##### Records to use

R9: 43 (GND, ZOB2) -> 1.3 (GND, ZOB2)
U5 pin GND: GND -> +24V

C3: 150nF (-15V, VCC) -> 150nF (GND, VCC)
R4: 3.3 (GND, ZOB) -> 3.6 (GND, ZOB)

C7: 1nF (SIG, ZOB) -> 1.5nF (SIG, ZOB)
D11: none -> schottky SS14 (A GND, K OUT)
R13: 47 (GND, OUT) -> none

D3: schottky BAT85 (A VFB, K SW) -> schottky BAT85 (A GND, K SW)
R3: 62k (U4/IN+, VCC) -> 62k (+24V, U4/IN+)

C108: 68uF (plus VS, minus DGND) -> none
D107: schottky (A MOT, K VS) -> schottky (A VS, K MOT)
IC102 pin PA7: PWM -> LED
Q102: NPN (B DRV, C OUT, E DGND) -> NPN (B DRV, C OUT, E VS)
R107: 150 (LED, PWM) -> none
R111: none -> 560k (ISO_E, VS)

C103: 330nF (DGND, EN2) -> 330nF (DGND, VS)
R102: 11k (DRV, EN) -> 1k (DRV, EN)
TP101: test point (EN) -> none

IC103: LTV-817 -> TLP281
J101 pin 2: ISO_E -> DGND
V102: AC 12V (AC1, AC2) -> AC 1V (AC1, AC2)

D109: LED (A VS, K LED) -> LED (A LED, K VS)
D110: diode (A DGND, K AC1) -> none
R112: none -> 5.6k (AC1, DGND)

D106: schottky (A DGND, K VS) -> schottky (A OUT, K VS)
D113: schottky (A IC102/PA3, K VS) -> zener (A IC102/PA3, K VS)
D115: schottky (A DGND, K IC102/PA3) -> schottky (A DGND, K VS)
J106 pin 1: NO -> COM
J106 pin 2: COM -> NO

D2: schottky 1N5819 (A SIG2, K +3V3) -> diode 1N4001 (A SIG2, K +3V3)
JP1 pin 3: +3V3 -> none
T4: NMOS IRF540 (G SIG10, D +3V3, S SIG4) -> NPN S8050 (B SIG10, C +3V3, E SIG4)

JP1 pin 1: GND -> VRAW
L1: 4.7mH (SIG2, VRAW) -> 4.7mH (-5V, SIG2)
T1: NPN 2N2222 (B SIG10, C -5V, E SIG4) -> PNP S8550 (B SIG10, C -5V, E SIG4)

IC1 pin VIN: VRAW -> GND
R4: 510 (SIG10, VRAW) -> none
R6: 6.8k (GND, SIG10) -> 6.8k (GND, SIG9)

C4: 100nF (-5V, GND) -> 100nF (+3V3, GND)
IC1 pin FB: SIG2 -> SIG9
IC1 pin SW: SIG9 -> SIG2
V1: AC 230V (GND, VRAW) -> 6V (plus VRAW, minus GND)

##########

▶ [Your objective]:
Repeat the entries above verbatim, but only from the line that has "D3: schottky BAT85" down to the line that has "C103: 330nF (DGND, EN2) -> 330nF (DGND, VS)", inclusive.

▶ [Answer box]:
D3: schottky BAT85 (A VFB, K SW) -> schottky BAT85 (A GND, K SW)
R3: 62k (U4/IN+, VCC) -> 62k (+24V, U4/IN+)

C108: 68uF (plus VS, minus DGND) -> none
D107: schottky (A MOT, K VS) -> schottky (A VS, K MOT)
IC102 pin PA7: PWM -> LED
Q102: NPN (B DRV, C OUT, E DGND) -> NPN (B DRV, C OUT, E VS)
R107: 150 (LED, PWM) -> none
R111: none -> 560k (ISO_E, VS)

C103: 330nF (DGND, EN2) -> 330nF (DGND, VS)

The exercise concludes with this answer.